[Your goal]
Could you give every record again, exactly as it reads?

[Records shown]
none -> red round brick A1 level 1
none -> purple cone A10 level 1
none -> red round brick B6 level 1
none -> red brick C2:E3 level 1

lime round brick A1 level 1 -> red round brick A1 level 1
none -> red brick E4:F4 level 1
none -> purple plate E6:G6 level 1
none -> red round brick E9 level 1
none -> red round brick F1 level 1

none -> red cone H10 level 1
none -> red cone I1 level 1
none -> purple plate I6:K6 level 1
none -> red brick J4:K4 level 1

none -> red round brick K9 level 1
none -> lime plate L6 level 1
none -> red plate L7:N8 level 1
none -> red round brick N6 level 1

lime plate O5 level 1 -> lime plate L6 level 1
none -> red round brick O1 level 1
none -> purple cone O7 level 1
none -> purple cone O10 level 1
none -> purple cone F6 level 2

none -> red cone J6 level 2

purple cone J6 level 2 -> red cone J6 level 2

[Solved exercise]
none -> red round brick A1 level 1
none -> purple cone A10 level 1
none -> red round brick B6 level 1
none -> red brick C2:E3 level 1

lime round brick A1 level 1 -> red round brick A1 level 1
none -> red brick E4:F4 level 1
none -> purple plate E6:G6 level 1
none -> red round brick E9 level 1
none -> red round brick F1 level 1

none -> red cone H10 level 1
none -> red cone I1 level 1
none -> purple plate I6:K6 level 1
none -> red brick J4:K4 level 1

none -> red round brick K9 level 1
none -> lime plate L6 level 1
none -> red plate L7:N8 level 1
none -> red round brick N6 level 1

lime plate O5 level 1 -> lime plate L6 level 1
none -> red round brick O1 level 1
none -> purple cone O7 level 1
none -> purple cone O10 level 1
none -> purple cone F6 level 2

none -> red cone J6 level 2

purple cone J6 level 2 -> red cone J6 level 2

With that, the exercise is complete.